# What needs to be done:
Quote the entries in full, character for character, without their images.

**** Provided records ****

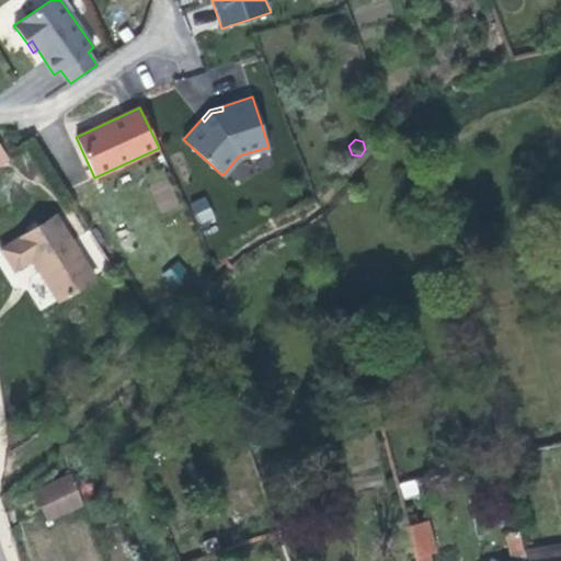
[(206,196),(190,203),(199,227),(216,220),(206,196)]
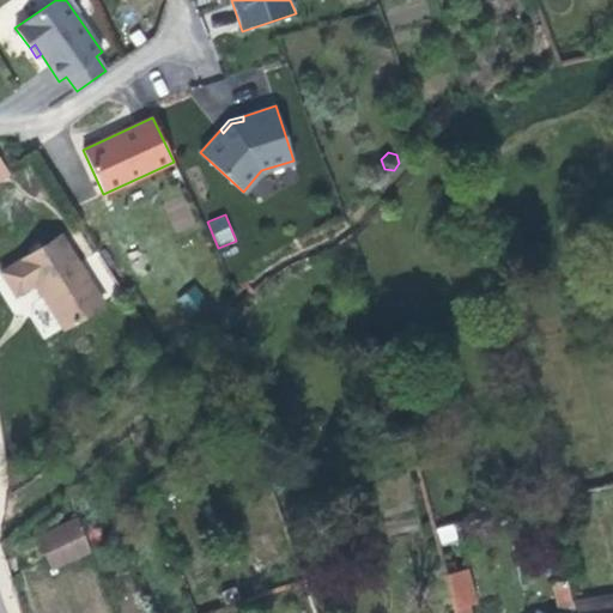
[(62,327),(102,302),(60,236),(2,272),(17,293),(35,281),(62,327)]
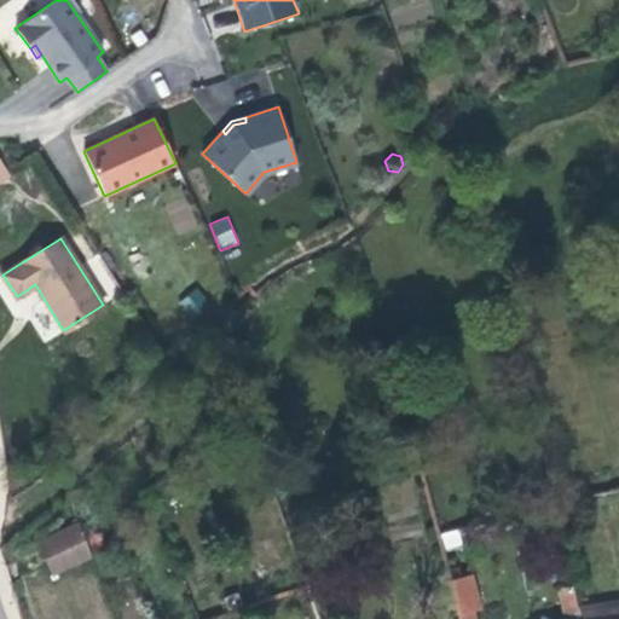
[(53,572),(91,554),(79,524),(39,543),(53,572)]
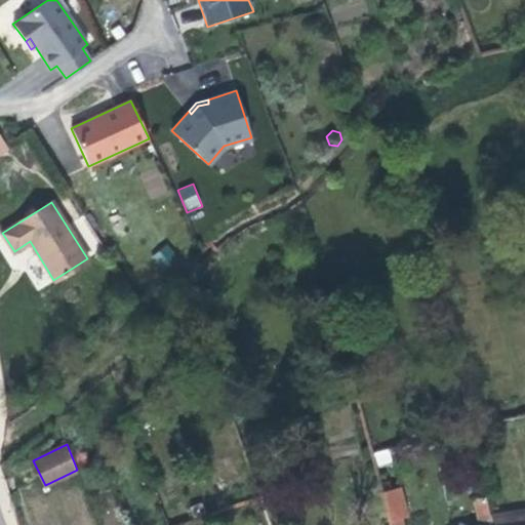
[(404,515),(396,487),(390,488),(378,491),(388,521),(398,517),(404,515)]
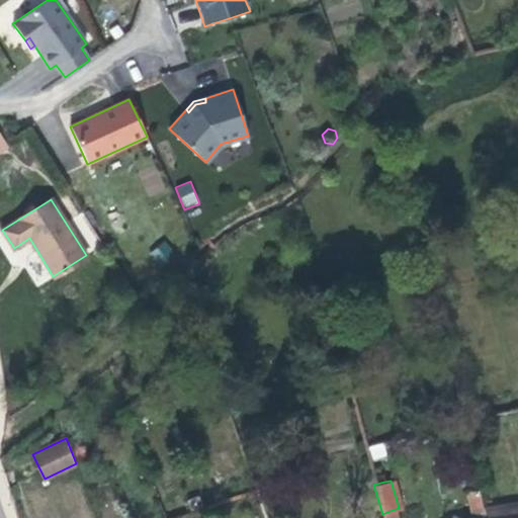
[(485,517),(483,506),(479,490),(466,493),(472,517),(485,517)]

****

# Answer area:
[(206,196),(190,203),(199,227),(216,220),(206,196)]
[(62,327),(102,302),(60,236),(2,272),(17,293),(35,281),(62,327)]
[(53,572),(91,554),(79,524),(39,543),(53,572)]
[(404,515),(396,487),(390,488),(378,491),(388,521),(398,517),(404,515)]
[(485,517),(483,506),(479,490),(466,493),(472,517),(485,517)]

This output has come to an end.